Extracted data entries:
————————

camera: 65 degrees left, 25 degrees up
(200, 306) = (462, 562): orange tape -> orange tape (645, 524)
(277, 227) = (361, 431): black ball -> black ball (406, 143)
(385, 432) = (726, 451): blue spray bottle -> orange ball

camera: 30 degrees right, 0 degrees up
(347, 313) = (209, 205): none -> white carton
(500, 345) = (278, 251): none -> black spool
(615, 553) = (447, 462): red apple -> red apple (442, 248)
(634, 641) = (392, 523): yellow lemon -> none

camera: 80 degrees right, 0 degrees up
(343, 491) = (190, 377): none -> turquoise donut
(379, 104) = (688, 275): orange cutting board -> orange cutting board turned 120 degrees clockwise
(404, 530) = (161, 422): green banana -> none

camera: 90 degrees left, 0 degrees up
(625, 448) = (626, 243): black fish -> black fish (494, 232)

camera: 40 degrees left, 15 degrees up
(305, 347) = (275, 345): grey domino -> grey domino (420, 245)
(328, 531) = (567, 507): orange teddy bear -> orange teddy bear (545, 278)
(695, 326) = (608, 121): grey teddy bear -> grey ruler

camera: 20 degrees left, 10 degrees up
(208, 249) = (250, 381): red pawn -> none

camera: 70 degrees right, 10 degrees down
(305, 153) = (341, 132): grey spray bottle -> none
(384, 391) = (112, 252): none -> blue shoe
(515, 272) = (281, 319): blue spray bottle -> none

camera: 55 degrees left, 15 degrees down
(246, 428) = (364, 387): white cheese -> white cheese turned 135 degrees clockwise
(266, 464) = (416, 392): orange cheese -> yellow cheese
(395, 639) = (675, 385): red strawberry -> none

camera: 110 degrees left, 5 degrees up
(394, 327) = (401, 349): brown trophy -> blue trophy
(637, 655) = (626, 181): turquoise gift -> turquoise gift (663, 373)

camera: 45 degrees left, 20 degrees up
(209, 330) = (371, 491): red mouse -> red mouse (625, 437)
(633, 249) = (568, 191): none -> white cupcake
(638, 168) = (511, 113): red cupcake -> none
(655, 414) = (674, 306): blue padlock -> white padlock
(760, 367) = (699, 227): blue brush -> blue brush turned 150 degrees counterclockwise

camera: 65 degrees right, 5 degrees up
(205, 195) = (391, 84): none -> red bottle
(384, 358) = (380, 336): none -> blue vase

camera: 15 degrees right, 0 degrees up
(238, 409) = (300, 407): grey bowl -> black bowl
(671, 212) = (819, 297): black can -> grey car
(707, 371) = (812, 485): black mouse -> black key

————————

What to produce:
Write every entry out again. Keep each one exact.

Solution for this exercise:
camera: 65 degrees left, 25 degrees up
(200, 306) = (462, 562): orange tape -> orange tape (645, 524)
(277, 227) = (361, 431): black ball -> black ball (406, 143)
(385, 432) = (726, 451): blue spray bottle -> orange ball

camera: 30 degrees right, 0 degrees up
(347, 313) = (209, 205): none -> white carton
(500, 345) = (278, 251): none -> black spool
(615, 553) = (447, 462): red apple -> red apple (442, 248)
(634, 641) = (392, 523): yellow lemon -> none

camera: 80 degrees right, 0 degrees up
(343, 491) = (190, 377): none -> turquoise donut
(379, 104) = (688, 275): orange cutting board -> orange cutting board turned 120 degrees clockwise
(404, 530) = (161, 422): green banana -> none

camera: 90 degrees left, 0 degrees up
(625, 448) = (626, 243): black fish -> black fish (494, 232)

camera: 40 degrees left, 15 degrees up
(305, 347) = (275, 345): grey domino -> grey domino (420, 245)
(328, 531) = (567, 507): orange teddy bear -> orange teddy bear (545, 278)
(695, 326) = (608, 121): grey teddy bear -> grey ruler

camera: 20 degrees left, 10 degrees up
(208, 249) = (250, 381): red pawn -> none

camera: 70 degrees right, 10 degrees down
(305, 153) = (341, 132): grey spray bottle -> none
(384, 391) = (112, 252): none -> blue shoe
(515, 272) = (281, 319): blue spray bottle -> none

camera: 55 degrees left, 15 degrees down
(246, 428) = (364, 387): white cheese -> white cheese turned 135 degrees clockwise
(266, 464) = (416, 392): orange cheese -> yellow cheese
(395, 639) = (675, 385): red strawberry -> none

camera: 110 degrees left, 5 degrees up
(394, 327) = (401, 349): brown trophy -> blue trophy
(637, 655) = (626, 181): turquoise gift -> turquoise gift (663, 373)

camera: 45 degrees left, 20 degrees up
(209, 330) = (371, 491): red mouse -> red mouse (625, 437)
(633, 249) = (568, 191): none -> white cupcake
(638, 168) = (511, 113): red cupcake -> none
(655, 414) = (674, 306): blue padlock -> white padlock
(760, 367) = (699, 227): blue brush -> blue brush turned 150 degrees counterclockwise

camera: 65 degrees right, 5 degrees up
(205, 195) = (391, 84): none -> red bottle
(384, 358) = (380, 336): none -> blue vase

camera: 15 degrees right, 0 degrees up
(238, 409) = (300, 407): grey bowl -> black bowl
(671, 212) = (819, 297): black can -> grey car
(707, 371) = (812, 485): black mouse -> black key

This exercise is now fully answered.